Object correspondence data
---+---
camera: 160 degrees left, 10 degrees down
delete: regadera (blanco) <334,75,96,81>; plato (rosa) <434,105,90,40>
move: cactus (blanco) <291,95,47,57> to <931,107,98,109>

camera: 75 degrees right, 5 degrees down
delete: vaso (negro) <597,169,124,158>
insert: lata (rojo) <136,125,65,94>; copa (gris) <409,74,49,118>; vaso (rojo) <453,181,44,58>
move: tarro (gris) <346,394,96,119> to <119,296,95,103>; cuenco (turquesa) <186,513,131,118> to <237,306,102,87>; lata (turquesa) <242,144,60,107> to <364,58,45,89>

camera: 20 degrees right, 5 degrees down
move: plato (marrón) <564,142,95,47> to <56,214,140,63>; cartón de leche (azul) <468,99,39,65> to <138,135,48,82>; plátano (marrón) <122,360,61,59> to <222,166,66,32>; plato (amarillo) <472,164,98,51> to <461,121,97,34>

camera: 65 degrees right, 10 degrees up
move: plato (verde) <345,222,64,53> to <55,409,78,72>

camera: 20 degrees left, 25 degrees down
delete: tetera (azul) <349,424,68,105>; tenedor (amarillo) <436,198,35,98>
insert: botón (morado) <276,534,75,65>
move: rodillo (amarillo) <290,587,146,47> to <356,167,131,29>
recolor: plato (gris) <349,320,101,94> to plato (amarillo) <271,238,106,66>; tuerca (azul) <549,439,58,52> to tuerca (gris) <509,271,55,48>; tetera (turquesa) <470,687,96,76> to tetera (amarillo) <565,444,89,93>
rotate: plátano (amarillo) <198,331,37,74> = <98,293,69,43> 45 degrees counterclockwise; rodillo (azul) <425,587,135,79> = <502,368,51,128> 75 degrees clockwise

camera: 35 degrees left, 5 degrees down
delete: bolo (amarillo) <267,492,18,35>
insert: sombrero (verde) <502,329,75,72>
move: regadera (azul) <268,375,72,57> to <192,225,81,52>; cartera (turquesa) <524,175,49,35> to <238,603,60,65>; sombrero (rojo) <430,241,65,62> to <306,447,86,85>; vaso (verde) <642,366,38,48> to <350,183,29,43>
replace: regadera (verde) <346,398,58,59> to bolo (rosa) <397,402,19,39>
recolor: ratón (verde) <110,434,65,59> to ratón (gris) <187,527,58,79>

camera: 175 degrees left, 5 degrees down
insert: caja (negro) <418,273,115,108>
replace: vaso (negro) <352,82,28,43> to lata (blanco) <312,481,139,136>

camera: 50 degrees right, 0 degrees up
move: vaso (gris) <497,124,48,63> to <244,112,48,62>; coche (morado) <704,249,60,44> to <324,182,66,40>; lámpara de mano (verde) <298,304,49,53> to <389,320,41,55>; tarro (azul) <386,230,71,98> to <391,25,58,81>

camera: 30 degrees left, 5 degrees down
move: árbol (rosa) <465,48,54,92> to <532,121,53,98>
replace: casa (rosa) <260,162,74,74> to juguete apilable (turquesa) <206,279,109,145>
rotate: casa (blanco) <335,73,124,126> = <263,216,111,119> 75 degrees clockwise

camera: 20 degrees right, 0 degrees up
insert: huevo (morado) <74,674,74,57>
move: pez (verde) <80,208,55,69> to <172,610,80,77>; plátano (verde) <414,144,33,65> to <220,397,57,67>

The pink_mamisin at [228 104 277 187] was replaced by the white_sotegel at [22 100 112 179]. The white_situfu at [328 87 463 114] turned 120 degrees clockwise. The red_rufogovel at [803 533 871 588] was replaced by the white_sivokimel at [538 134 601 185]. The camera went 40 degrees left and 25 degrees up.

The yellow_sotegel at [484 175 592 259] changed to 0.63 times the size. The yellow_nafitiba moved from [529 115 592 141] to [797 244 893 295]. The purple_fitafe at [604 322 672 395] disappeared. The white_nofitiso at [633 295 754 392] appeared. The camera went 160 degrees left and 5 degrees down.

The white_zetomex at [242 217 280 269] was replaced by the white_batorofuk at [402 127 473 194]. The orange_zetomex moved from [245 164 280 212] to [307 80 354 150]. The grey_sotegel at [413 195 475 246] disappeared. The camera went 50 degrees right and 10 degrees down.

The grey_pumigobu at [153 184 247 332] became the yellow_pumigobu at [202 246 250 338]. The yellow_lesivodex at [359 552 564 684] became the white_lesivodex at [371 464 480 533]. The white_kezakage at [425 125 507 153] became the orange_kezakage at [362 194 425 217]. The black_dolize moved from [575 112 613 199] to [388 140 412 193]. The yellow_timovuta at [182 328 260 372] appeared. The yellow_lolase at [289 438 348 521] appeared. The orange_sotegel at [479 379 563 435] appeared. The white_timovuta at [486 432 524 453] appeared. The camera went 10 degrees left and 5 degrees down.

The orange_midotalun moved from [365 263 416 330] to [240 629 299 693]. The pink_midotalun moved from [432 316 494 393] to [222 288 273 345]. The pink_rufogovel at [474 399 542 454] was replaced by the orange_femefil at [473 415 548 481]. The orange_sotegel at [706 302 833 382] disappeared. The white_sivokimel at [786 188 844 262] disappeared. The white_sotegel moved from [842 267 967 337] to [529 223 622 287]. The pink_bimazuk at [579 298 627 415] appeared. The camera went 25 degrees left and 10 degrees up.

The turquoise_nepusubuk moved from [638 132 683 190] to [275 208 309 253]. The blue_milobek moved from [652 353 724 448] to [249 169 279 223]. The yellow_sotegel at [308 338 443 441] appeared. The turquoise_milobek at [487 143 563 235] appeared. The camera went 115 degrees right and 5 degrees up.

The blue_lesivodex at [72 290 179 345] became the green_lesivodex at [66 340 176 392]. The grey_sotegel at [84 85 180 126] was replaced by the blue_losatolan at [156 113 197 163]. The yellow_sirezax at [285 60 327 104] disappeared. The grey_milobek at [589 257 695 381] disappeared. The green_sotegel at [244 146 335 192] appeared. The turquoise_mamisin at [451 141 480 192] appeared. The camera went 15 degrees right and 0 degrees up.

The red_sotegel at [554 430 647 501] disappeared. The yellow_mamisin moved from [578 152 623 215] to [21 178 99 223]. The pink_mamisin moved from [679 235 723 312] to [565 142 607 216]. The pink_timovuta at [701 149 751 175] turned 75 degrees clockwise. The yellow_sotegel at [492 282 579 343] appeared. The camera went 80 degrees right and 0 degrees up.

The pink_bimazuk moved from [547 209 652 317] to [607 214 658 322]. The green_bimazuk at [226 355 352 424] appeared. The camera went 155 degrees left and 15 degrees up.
---+---
Render every record verbatim. Nothing should be left out.

camera: 160 degrees left, 10 degrees down
delete: regadera (blanco) <334,75,96,81>; plato (rosa) <434,105,90,40>
move: cactus (blanco) <291,95,47,57> to <931,107,98,109>

camera: 75 degrees right, 5 degrees down
delete: vaso (negro) <597,169,124,158>
insert: lata (rojo) <136,125,65,94>; copa (gris) <409,74,49,118>; vaso (rojo) <453,181,44,58>
move: tarro (gris) <346,394,96,119> to <119,296,95,103>; cuenco (turquesa) <186,513,131,118> to <237,306,102,87>; lata (turquesa) <242,144,60,107> to <364,58,45,89>

camera: 20 degrees right, 5 degrees down
move: plato (marrón) <564,142,95,47> to <56,214,140,63>; cartón de leche (azul) <468,99,39,65> to <138,135,48,82>; plátano (marrón) <122,360,61,59> to <222,166,66,32>; plato (amarillo) <472,164,98,51> to <461,121,97,34>

camera: 65 degrees right, 10 degrees up
move: plato (verde) <345,222,64,53> to <55,409,78,72>

camera: 20 degrees left, 25 degrees down
delete: tetera (azul) <349,424,68,105>; tenedor (amarillo) <436,198,35,98>
insert: botón (morado) <276,534,75,65>
move: rodillo (amarillo) <290,587,146,47> to <356,167,131,29>
recolor: plato (gris) <349,320,101,94> to plato (amarillo) <271,238,106,66>; tuerca (azul) <549,439,58,52> to tuerca (gris) <509,271,55,48>; tetera (turquesa) <470,687,96,76> to tetera (amarillo) <565,444,89,93>
rotate: plátano (amarillo) <198,331,37,74> = <98,293,69,43> 45 degrees counterclockwise; rodillo (azul) <425,587,135,79> = <502,368,51,128> 75 degrees clockwise

camera: 35 degrees left, 5 degrees down
delete: bolo (amarillo) <267,492,18,35>
insert: sombrero (verde) <502,329,75,72>
move: regadera (azul) <268,375,72,57> to <192,225,81,52>; cartera (turquesa) <524,175,49,35> to <238,603,60,65>; sombrero (rojo) <430,241,65,62> to <306,447,86,85>; vaso (verde) <642,366,38,48> to <350,183,29,43>
replace: regadera (verde) <346,398,58,59> to bolo (rosa) <397,402,19,39>
recolor: ratón (verde) <110,434,65,59> to ratón (gris) <187,527,58,79>

camera: 175 degrees left, 5 degrees down
insert: caja (negro) <418,273,115,108>
replace: vaso (negro) <352,82,28,43> to lata (blanco) <312,481,139,136>

camera: 50 degrees right, 0 degrees up
move: vaso (gris) <497,124,48,63> to <244,112,48,62>; coche (morado) <704,249,60,44> to <324,182,66,40>; lámpara de mano (verde) <298,304,49,53> to <389,320,41,55>; tarro (azul) <386,230,71,98> to <391,25,58,81>

camera: 30 degrees left, 5 degrees down
move: árbol (rosa) <465,48,54,92> to <532,121,53,98>
replace: casa (rosa) <260,162,74,74> to juguete apilable (turquesa) <206,279,109,145>
rotate: casa (blanco) <335,73,124,126> = <263,216,111,119> 75 degrees clockwise

camera: 20 degrees right, 0 degrees up
insert: huevo (morado) <74,674,74,57>
move: pez (verde) <80,208,55,69> to <172,610,80,77>; plátano (verde) <414,144,33,65> to <220,397,57,67>

The pink_mamisin at [228 104 277 187] was replaced by the white_sotegel at [22 100 112 179]. The white_situfu at [328 87 463 114] turned 120 degrees clockwise. The red_rufogovel at [803 533 871 588] was replaced by the white_sivokimel at [538 134 601 185]. The camera went 40 degrees left and 25 degrees up.

The yellow_sotegel at [484 175 592 259] changed to 0.63 times the size. The yellow_nafitiba moved from [529 115 592 141] to [797 244 893 295]. The purple_fitafe at [604 322 672 395] disappeared. The white_nofitiso at [633 295 754 392] appeared. The camera went 160 degrees left and 5 degrees down.

The white_zetomex at [242 217 280 269] was replaced by the white_batorofuk at [402 127 473 194]. The orange_zetomex moved from [245 164 280 212] to [307 80 354 150]. The grey_sotegel at [413 195 475 246] disappeared. The camera went 50 degrees right and 10 degrees down.

The grey_pumigobu at [153 184 247 332] became the yellow_pumigobu at [202 246 250 338]. The yellow_lesivodex at [359 552 564 684] became the white_lesivodex at [371 464 480 533]. The white_kezakage at [425 125 507 153] became the orange_kezakage at [362 194 425 217]. The black_dolize moved from [575 112 613 199] to [388 140 412 193]. The yellow_timovuta at [182 328 260 372] appeared. The yellow_lolase at [289 438 348 521] appeared. The orange_sotegel at [479 379 563 435] appeared. The white_timovuta at [486 432 524 453] appeared. The camera went 10 degrees left and 5 degrees down.

The orange_midotalun moved from [365 263 416 330] to [240 629 299 693]. The pink_midotalun moved from [432 316 494 393] to [222 288 273 345]. The pink_rufogovel at [474 399 542 454] was replaced by the orange_femefil at [473 415 548 481]. The orange_sotegel at [706 302 833 382] disappeared. The white_sivokimel at [786 188 844 262] disappeared. The white_sotegel moved from [842 267 967 337] to [529 223 622 287]. The pink_bimazuk at [579 298 627 415] appeared. The camera went 25 degrees left and 10 degrees up.

The turquoise_nepusubuk moved from [638 132 683 190] to [275 208 309 253]. The blue_milobek moved from [652 353 724 448] to [249 169 279 223]. The yellow_sotegel at [308 338 443 441] appeared. The turquoise_milobek at [487 143 563 235] appeared. The camera went 115 degrees right and 5 degrees up.

The blue_lesivodex at [72 290 179 345] became the green_lesivodex at [66 340 176 392]. The grey_sotegel at [84 85 180 126] was replaced by the blue_losatolan at [156 113 197 163]. The yellow_sirezax at [285 60 327 104] disappeared. The grey_milobek at [589 257 695 381] disappeared. The green_sotegel at [244 146 335 192] appeared. The turquoise_mamisin at [451 141 480 192] appeared. The camera went 15 degrees right and 0 degrees up.

The red_sotegel at [554 430 647 501] disappeared. The yellow_mamisin moved from [578 152 623 215] to [21 178 99 223]. The pink_mamisin moved from [679 235 723 312] to [565 142 607 216]. The pink_timovuta at [701 149 751 175] turned 75 degrees clockwise. The yellow_sotegel at [492 282 579 343] appeared. The camera went 80 degrees right and 0 degrees up.

The pink_bimazuk moved from [547 209 652 317] to [607 214 658 322]. The green_bimazuk at [226 355 352 424] appeared. The camera went 155 degrees left and 15 degrees up.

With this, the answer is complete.